• **Dataset entries**:
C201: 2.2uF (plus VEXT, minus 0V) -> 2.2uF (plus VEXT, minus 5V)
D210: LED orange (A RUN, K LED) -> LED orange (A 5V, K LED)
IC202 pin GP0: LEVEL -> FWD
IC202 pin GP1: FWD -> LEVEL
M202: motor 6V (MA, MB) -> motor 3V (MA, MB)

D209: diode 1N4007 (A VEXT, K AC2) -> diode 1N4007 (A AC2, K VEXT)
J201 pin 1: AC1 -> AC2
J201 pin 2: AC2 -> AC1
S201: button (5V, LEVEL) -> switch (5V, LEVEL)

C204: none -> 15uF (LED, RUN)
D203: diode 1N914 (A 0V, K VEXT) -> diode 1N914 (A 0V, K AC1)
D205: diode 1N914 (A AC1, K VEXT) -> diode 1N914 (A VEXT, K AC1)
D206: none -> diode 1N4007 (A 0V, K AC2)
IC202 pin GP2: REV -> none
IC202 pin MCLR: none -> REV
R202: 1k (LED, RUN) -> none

• **What is being asked**:
The line containing "D209: diode 1N4007" and all lines after it, to the end of the records, are to be output exactly and alone.

• **Result of this task**:
D209: diode 1N4007 (A VEXT, K AC2) -> diode 1N4007 (A AC2, K VEXT)
J201 pin 1: AC1 -> AC2
J201 pin 2: AC2 -> AC1
S201: button (5V, LEVEL) -> switch (5V, LEVEL)

C204: none -> 15uF (LED, RUN)
D203: diode 1N914 (A 0V, K VEXT) -> diode 1N914 (A 0V, K AC1)
D205: diode 1N914 (A AC1, K VEXT) -> diode 1N914 (A VEXT, K AC1)
D206: none -> diode 1N4007 (A 0V, K AC2)
IC202 pin GP2: REV -> none
IC202 pin MCLR: none -> REV
R202: 1k (LED, RUN) -> none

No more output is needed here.